■ Exercise ■
After locating the line that contains "camera: 30 degrees right, 15 degrees up" in the records below, write out exactly that line and each line after it through the one that contains "replaced | Taschenrechner", and nothing else.

[Records drawn from a dataset]
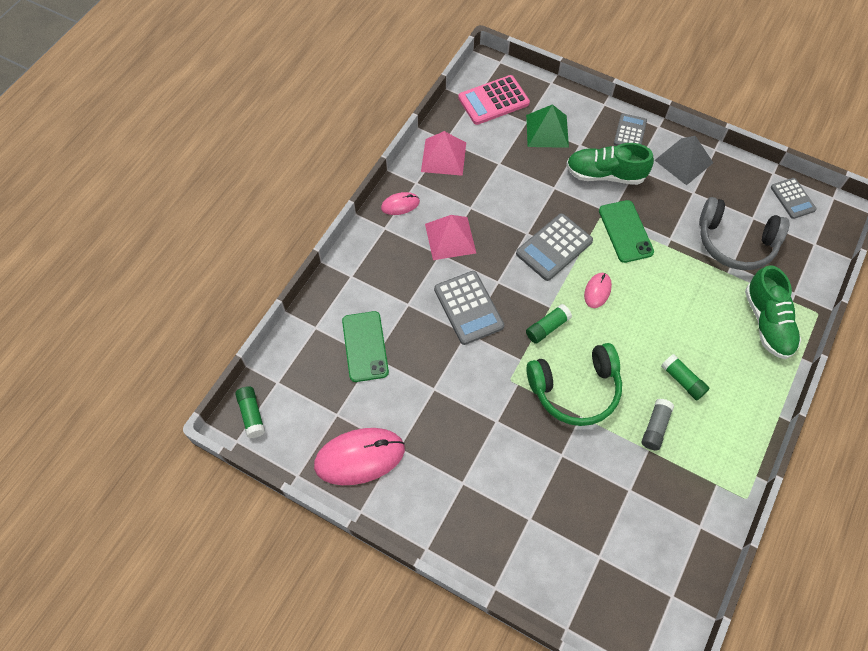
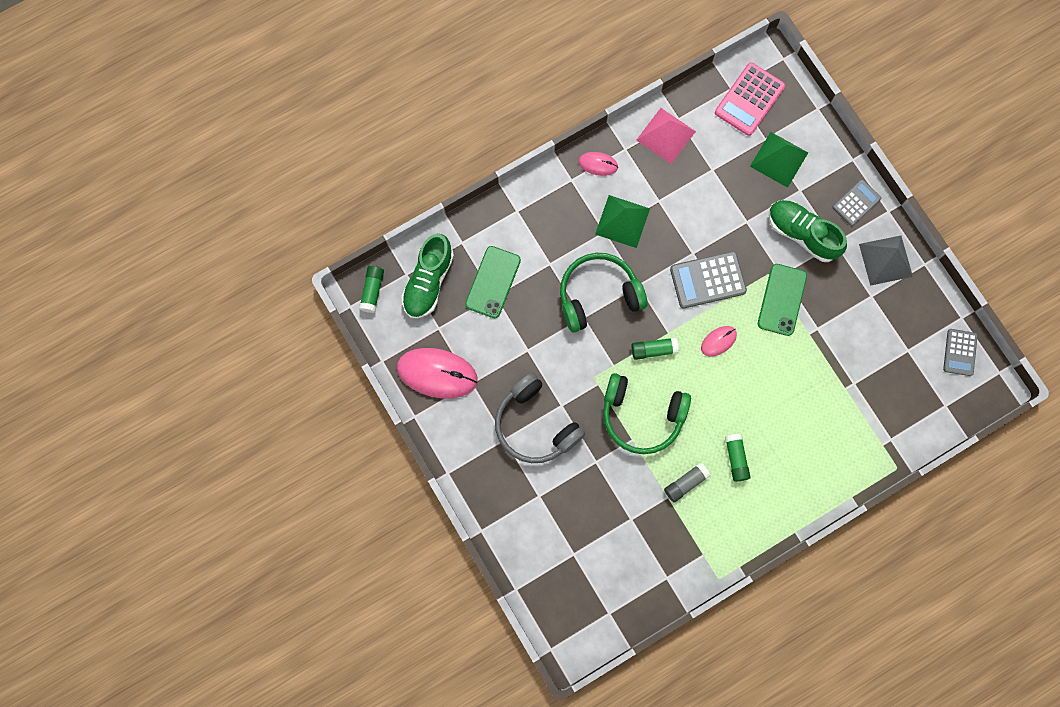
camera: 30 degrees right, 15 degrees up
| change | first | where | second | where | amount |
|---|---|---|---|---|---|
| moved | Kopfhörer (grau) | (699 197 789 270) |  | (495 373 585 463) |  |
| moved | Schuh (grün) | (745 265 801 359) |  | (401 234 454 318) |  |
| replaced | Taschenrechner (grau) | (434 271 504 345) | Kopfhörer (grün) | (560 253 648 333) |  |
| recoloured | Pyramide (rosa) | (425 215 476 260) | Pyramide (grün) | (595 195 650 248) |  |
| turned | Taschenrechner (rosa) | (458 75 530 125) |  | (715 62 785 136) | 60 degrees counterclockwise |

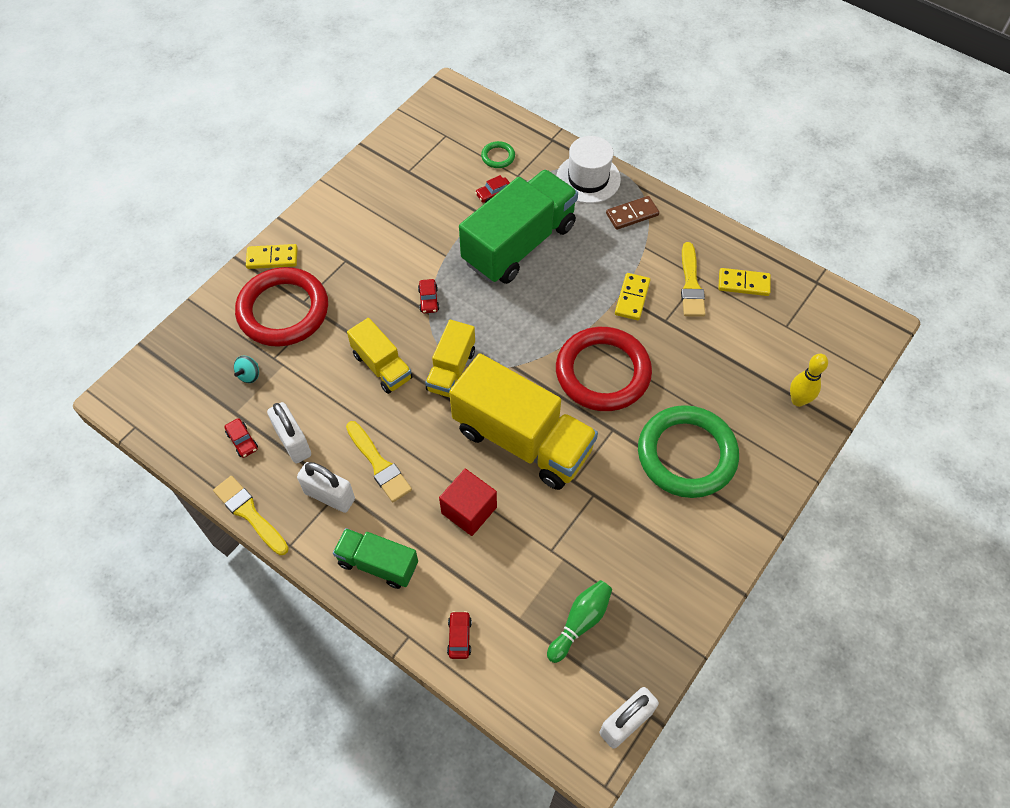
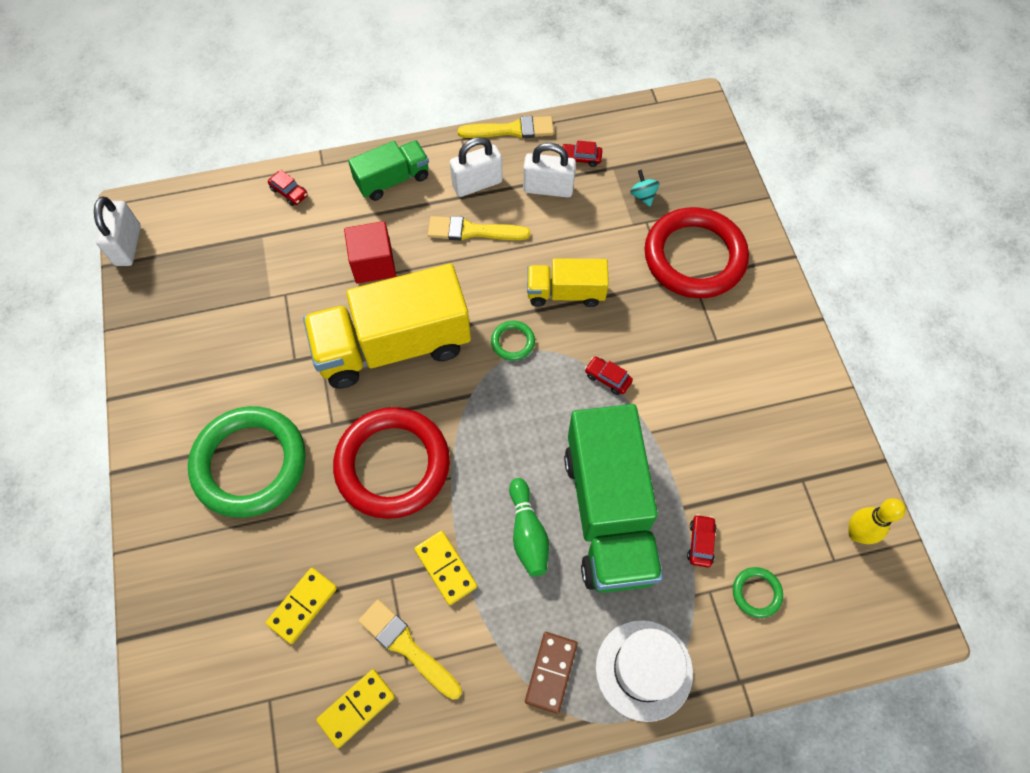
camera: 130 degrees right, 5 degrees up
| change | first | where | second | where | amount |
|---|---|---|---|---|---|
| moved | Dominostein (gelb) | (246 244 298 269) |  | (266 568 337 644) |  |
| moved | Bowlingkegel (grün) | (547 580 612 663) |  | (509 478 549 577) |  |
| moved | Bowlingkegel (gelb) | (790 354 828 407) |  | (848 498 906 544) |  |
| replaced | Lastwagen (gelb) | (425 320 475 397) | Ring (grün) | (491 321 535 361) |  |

--

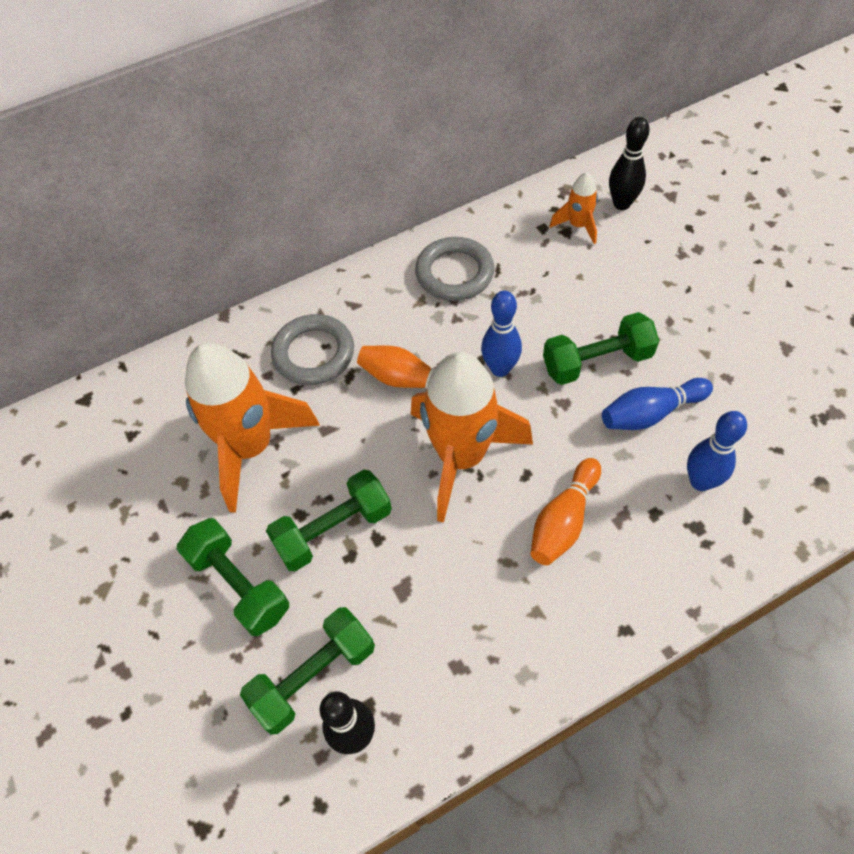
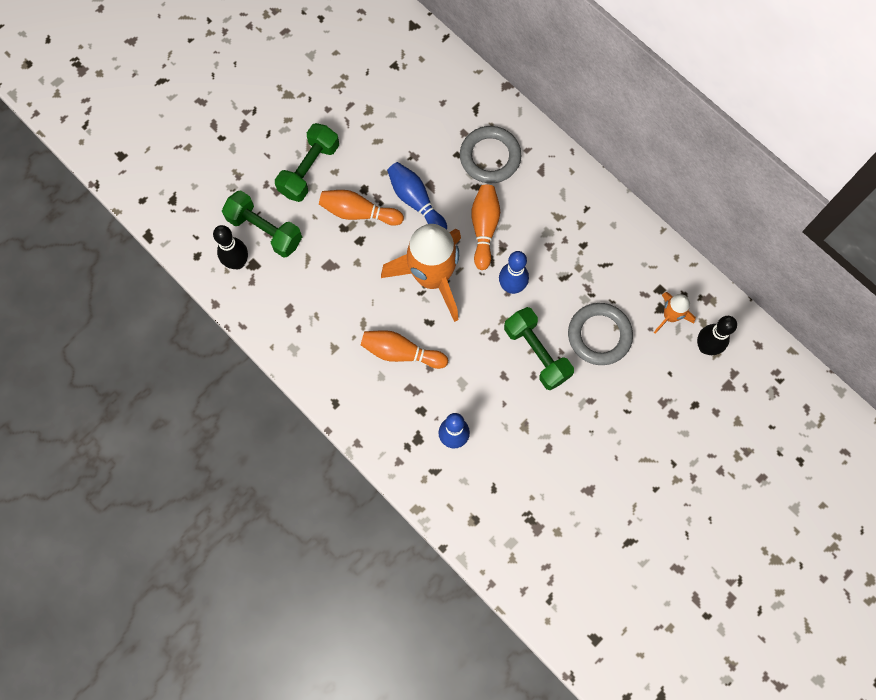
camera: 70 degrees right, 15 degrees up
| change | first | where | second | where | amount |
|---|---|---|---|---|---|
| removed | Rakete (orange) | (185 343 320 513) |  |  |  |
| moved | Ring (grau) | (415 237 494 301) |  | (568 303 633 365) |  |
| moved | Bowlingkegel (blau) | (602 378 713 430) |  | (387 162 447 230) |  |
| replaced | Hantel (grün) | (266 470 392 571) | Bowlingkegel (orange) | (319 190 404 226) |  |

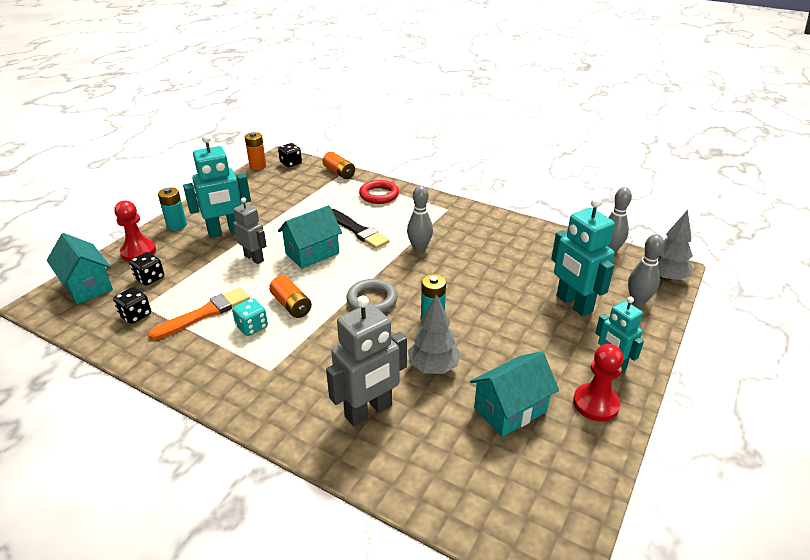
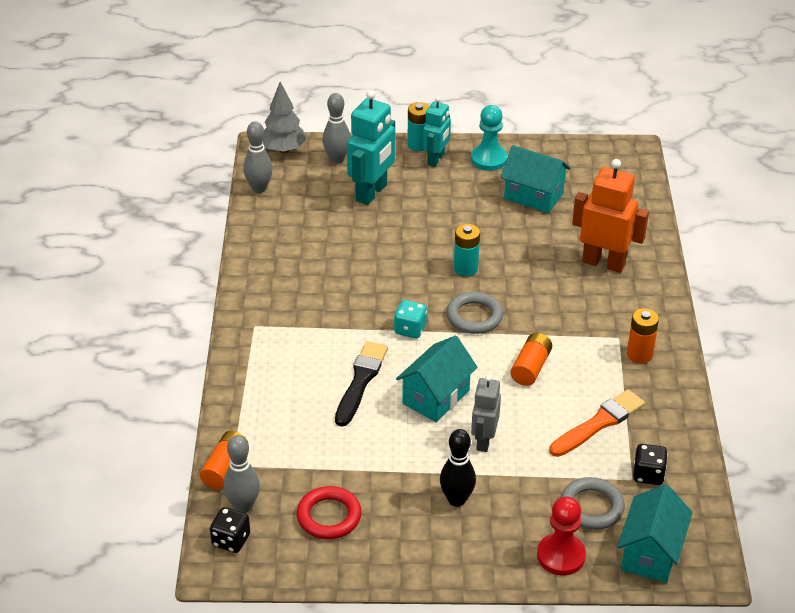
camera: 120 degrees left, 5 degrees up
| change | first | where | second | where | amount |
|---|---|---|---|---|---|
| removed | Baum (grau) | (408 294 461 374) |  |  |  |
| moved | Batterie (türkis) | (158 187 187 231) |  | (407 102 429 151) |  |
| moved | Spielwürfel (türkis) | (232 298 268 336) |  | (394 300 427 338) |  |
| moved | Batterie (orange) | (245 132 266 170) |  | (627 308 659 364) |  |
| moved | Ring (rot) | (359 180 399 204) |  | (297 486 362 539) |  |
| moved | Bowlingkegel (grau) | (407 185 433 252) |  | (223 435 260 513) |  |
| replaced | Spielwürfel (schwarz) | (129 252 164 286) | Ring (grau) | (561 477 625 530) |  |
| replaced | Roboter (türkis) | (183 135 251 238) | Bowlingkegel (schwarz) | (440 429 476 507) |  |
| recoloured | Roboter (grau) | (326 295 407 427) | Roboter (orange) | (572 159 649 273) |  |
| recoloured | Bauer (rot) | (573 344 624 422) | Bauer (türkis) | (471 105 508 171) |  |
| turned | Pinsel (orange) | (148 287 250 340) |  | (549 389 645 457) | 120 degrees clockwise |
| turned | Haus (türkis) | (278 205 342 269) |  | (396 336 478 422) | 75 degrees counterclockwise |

---

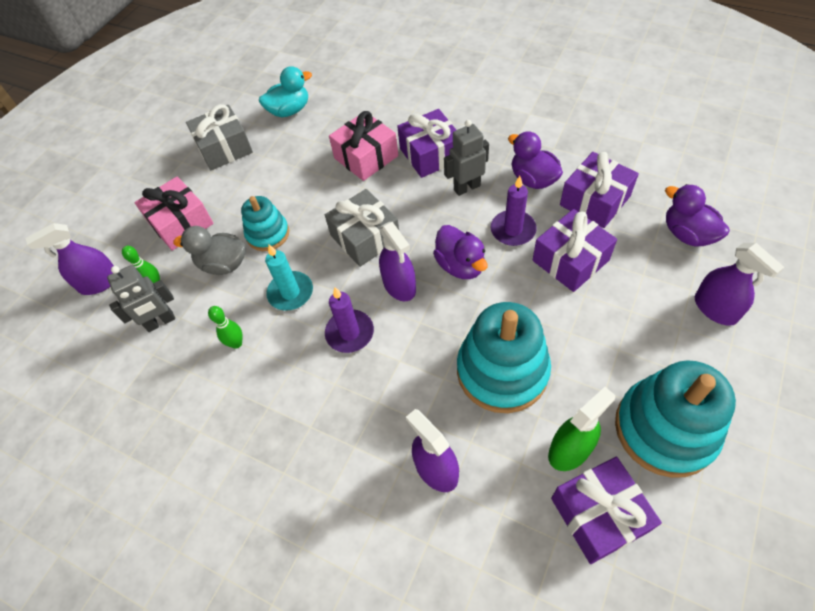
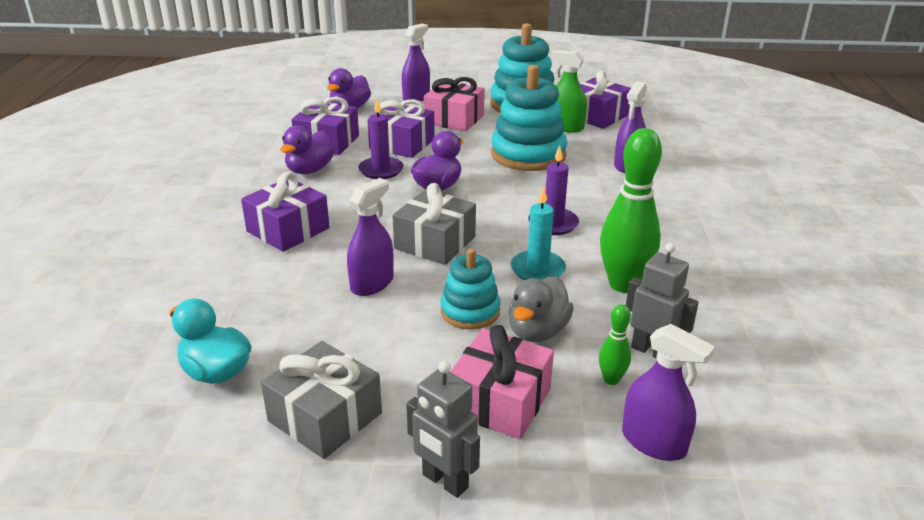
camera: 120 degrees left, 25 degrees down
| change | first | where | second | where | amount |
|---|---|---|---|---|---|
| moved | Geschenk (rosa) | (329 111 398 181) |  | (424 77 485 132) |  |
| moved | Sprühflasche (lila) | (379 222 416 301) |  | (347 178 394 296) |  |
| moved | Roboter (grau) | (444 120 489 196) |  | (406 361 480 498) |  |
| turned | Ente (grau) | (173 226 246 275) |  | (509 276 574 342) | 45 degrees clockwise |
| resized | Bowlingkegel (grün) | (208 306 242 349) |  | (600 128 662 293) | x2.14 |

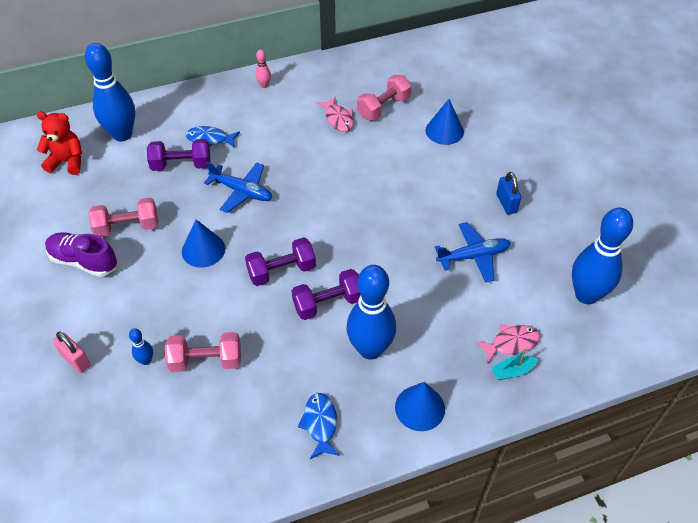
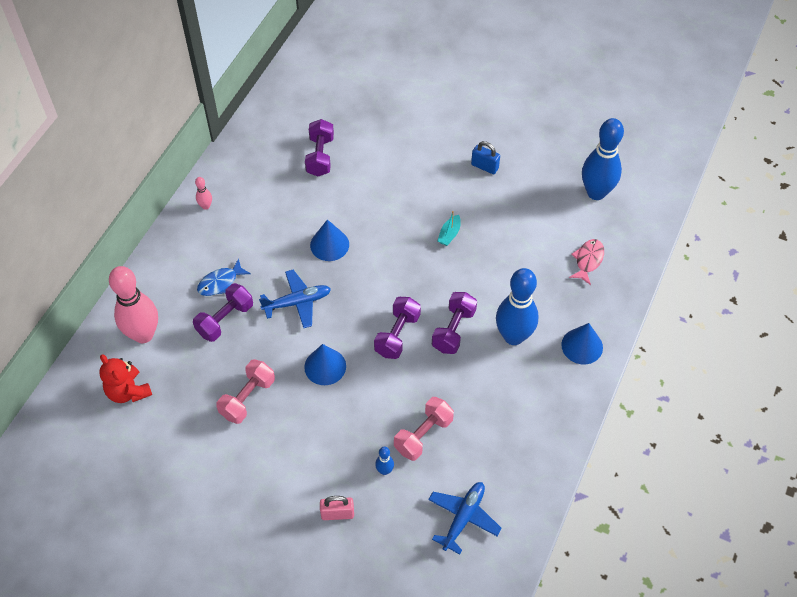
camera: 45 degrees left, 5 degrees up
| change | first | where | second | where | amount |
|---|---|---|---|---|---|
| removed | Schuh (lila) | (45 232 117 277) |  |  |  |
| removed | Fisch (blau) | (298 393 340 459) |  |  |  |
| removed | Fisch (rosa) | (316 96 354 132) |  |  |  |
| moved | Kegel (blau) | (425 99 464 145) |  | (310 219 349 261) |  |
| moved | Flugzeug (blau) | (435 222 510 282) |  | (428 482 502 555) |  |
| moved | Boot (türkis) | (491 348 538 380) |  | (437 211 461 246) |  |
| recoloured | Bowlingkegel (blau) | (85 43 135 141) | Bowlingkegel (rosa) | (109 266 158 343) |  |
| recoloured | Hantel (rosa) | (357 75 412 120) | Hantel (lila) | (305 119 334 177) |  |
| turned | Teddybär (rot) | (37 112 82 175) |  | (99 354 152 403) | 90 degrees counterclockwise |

■ Problem solution ■
camera: 30 degrees right, 15 degrees up
| change | first | where | second | where | amount |
|---|---|---|---|---|---|
| moved | Kopfhörer (grau) | (699 197 789 270) |  | (495 373 585 463) |  |
| moved | Schuh (grün) | (745 265 801 359) |  | (401 234 454 318) |  |
| replaced | Taschenrechner (grau) | (434 271 504 345) | Kopfhörer (grün) | (560 253 648 333) |  |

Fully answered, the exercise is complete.